## Exercise directions
Work out how many lines of the records contain "none". Answer with the number and nothing else.

## Data supplied

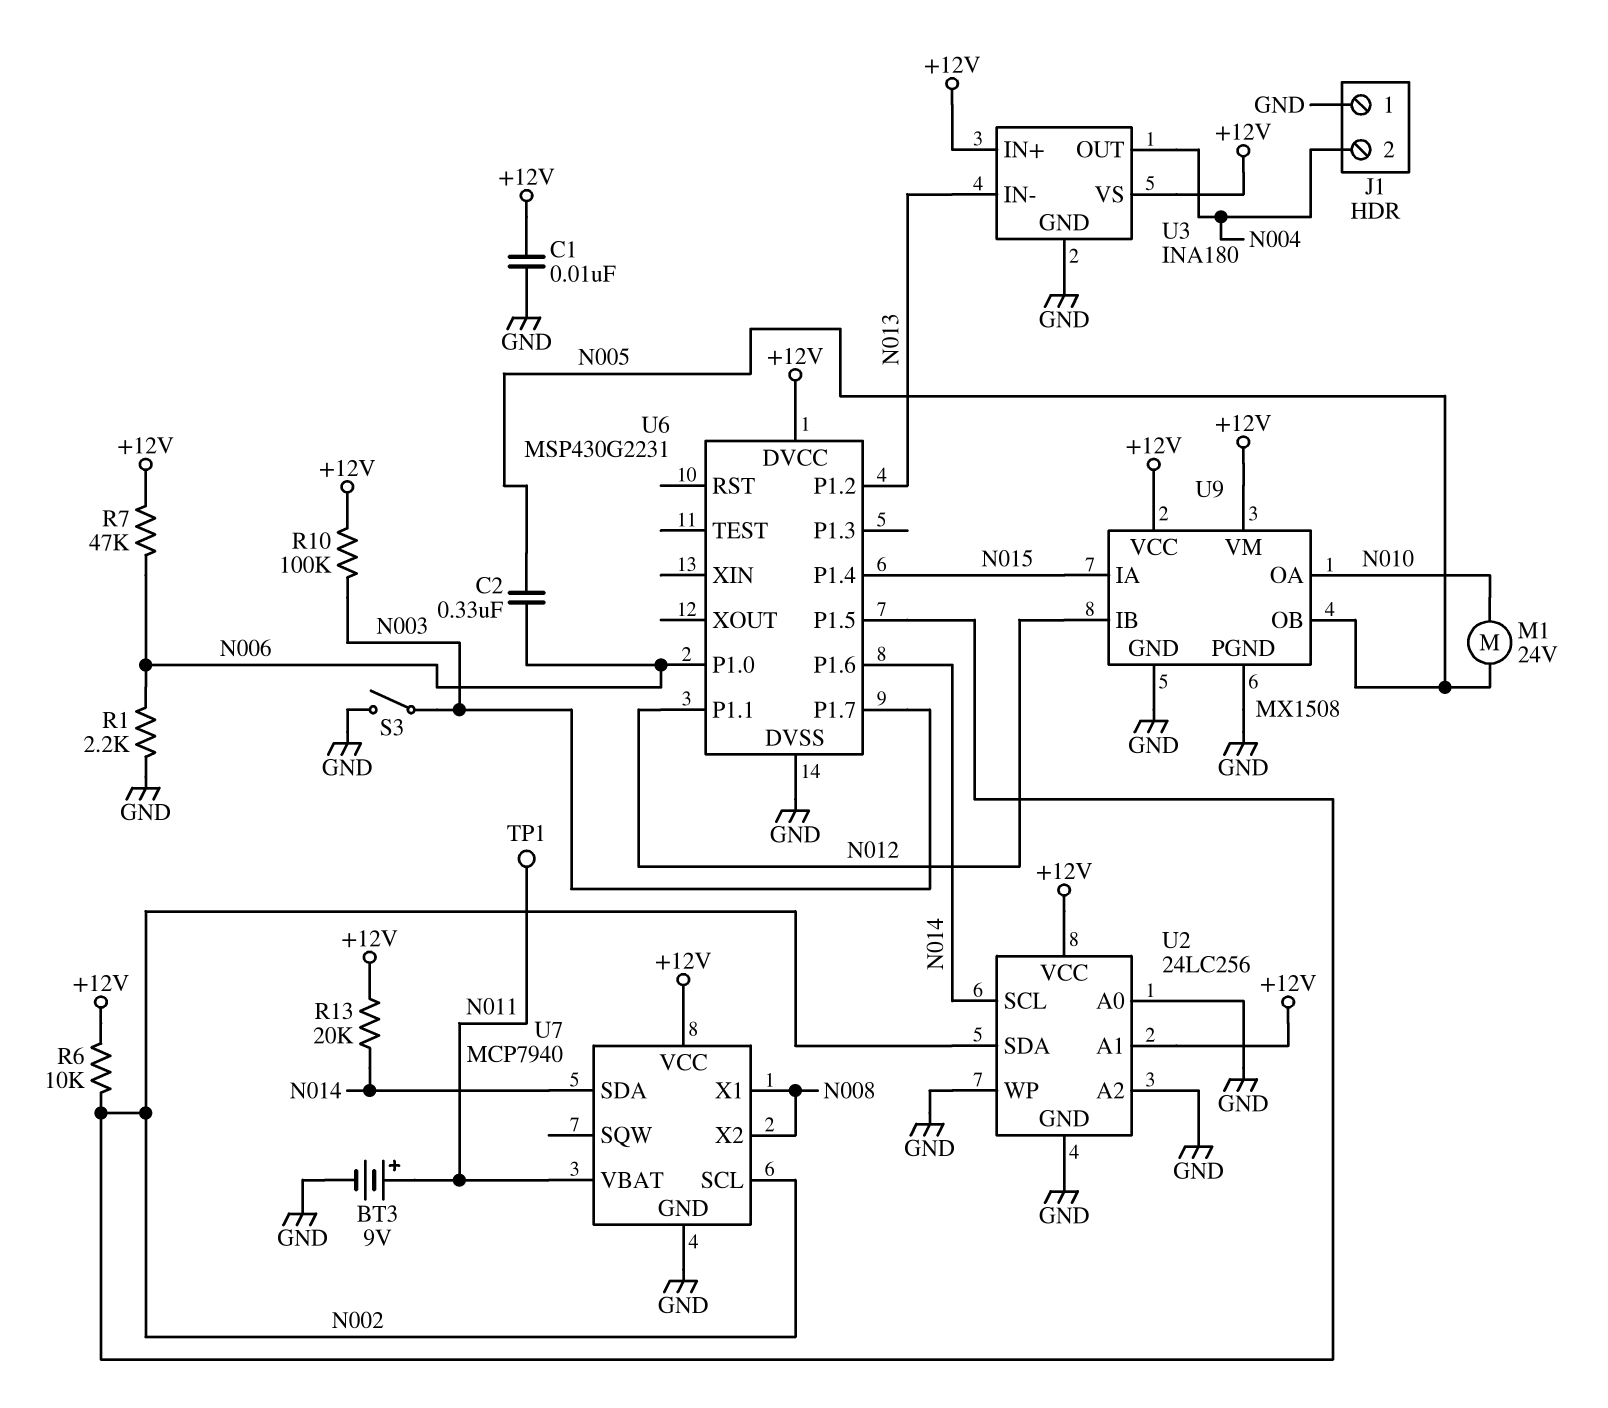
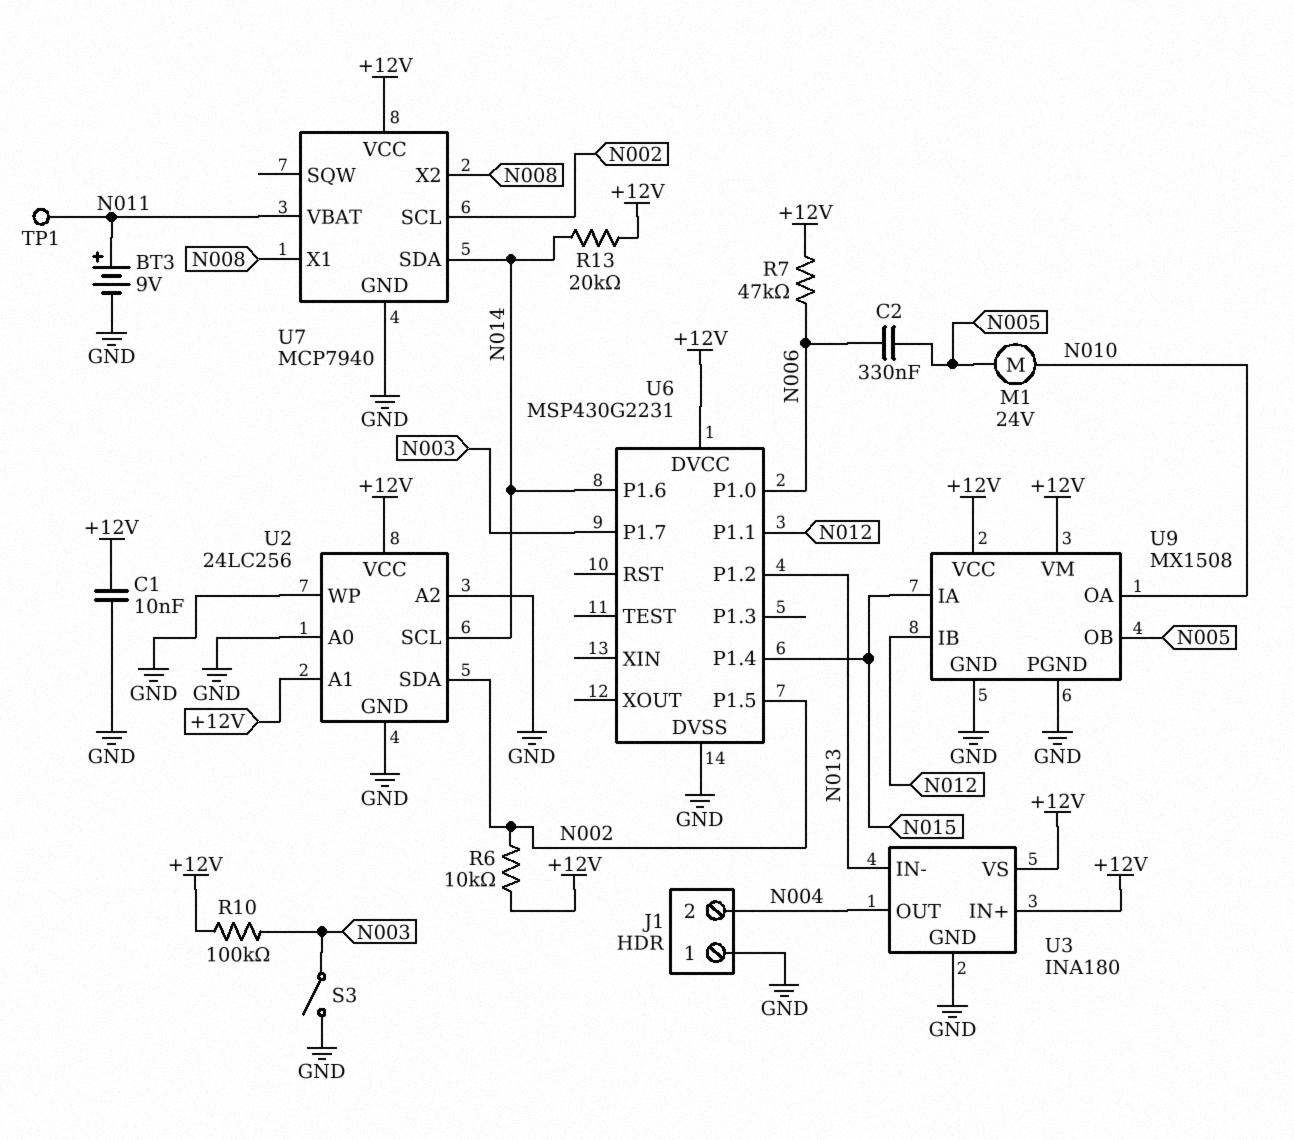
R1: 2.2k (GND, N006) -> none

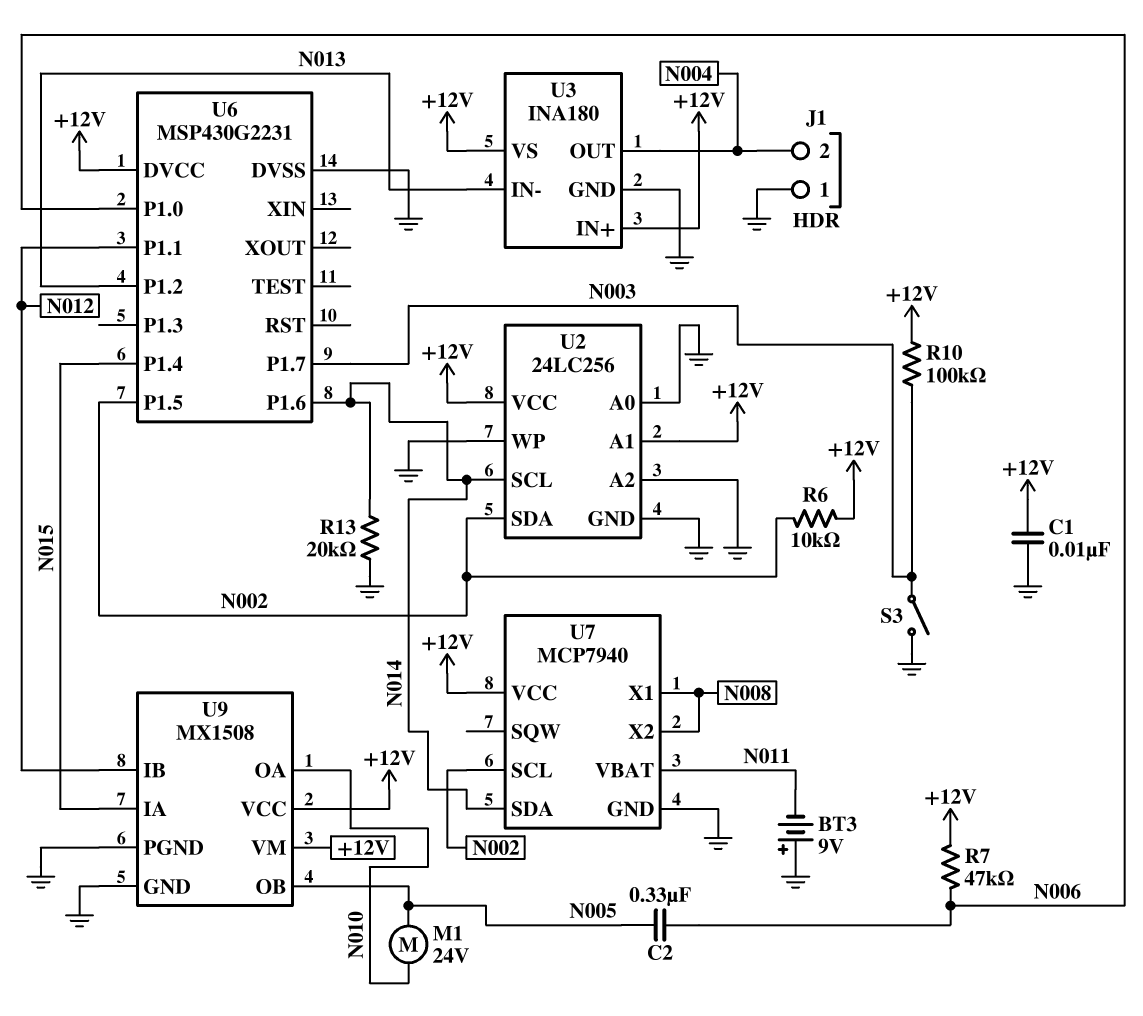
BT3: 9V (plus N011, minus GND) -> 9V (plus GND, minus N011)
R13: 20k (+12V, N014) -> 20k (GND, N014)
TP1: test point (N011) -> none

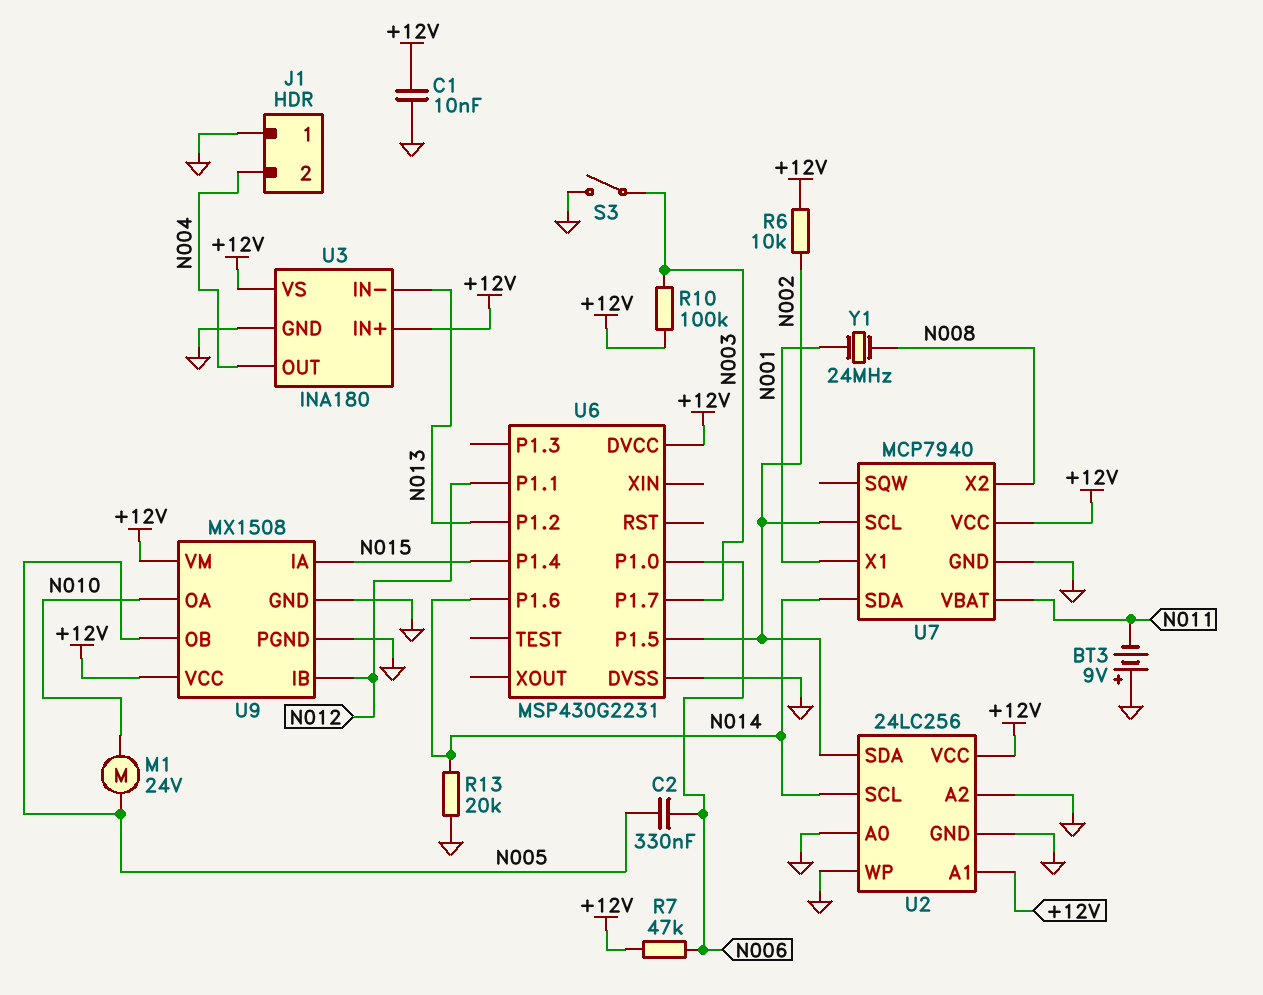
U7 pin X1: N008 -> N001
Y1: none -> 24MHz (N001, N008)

## Task output
3